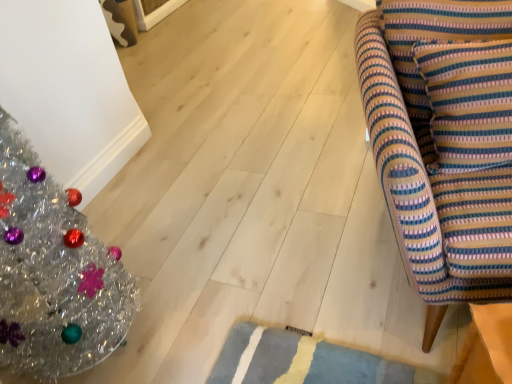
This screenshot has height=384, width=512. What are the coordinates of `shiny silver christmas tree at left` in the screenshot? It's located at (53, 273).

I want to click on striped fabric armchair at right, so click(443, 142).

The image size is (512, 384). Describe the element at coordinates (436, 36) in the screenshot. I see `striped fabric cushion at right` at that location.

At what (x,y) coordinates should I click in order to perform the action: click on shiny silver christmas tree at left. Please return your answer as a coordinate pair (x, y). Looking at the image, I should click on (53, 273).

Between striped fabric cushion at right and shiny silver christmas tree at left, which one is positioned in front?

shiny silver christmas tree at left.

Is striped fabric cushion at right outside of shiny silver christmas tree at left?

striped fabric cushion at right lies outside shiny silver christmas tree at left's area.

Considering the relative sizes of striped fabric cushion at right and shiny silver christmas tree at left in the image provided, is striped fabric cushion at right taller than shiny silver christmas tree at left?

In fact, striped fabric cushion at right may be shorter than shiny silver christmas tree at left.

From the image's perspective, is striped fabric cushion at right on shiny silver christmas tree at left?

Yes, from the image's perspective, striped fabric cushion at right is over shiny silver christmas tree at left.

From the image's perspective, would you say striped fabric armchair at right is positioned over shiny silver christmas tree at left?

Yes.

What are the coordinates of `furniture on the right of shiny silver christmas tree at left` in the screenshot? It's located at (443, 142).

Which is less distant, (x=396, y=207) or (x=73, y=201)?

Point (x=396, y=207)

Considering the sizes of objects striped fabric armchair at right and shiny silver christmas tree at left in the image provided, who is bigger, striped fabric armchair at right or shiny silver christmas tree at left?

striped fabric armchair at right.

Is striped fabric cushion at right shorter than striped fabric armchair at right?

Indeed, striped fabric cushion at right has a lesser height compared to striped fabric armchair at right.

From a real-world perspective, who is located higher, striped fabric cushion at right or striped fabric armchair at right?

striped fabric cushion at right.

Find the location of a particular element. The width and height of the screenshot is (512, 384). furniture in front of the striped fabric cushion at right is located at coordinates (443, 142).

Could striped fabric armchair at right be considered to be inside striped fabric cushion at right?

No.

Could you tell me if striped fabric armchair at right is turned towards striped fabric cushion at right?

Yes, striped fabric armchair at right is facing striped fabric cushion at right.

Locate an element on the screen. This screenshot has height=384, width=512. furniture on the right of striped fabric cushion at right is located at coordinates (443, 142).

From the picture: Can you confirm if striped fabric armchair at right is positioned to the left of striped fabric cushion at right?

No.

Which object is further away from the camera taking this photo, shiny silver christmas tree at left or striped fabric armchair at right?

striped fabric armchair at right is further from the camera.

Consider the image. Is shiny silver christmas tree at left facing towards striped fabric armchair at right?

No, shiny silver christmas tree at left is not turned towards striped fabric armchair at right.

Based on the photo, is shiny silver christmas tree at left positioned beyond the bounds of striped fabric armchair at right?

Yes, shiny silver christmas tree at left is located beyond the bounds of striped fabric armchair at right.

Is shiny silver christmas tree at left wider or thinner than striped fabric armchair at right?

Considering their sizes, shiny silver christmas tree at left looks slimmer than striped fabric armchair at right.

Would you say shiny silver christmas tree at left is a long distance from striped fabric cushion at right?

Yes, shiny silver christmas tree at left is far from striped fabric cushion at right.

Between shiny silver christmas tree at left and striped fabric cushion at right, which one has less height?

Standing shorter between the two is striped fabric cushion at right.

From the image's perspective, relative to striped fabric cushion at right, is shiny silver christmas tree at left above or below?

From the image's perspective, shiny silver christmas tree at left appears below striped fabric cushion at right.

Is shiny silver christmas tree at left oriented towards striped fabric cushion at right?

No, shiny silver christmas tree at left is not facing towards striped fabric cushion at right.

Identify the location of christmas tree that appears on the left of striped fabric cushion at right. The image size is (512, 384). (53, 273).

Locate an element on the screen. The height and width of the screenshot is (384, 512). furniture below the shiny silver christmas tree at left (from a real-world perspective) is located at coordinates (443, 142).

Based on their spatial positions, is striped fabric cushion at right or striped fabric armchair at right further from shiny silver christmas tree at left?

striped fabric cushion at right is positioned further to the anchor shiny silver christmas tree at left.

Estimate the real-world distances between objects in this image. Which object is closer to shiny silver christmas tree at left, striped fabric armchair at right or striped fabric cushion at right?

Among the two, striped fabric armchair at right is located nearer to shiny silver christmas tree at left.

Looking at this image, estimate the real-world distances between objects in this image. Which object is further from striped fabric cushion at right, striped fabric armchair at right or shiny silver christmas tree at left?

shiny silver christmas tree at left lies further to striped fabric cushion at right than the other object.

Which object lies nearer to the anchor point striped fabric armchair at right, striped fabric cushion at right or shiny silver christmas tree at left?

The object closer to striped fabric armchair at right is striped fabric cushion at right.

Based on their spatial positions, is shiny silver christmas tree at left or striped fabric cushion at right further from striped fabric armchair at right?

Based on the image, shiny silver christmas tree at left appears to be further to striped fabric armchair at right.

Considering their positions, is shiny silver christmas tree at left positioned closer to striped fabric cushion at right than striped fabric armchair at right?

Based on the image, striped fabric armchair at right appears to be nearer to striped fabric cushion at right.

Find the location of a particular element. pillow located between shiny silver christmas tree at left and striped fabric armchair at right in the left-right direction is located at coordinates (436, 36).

Exercise:
Quote word for word the part of the material that opens with the line containing "The image size is (512, 384). Describe" and closes with the line containing "Is striped fabric cushion at right outside", including both of those lines.

Right answer:
The image size is (512, 384). Describe the element at coordinates (436, 36) in the screenshot. I see `striped fabric cushion at right` at that location.

At what (x,y) coordinates should I click in order to perform the action: click on shiny silver christmas tree at left. Please return your answer as a coordinate pair (x, y). Looking at the image, I should click on (53, 273).

Between striped fabric cushion at right and shiny silver christmas tree at left, which one is positioned in front?

shiny silver christmas tree at left.

Is striped fabric cushion at right outside of shiny silver christmas tree at left?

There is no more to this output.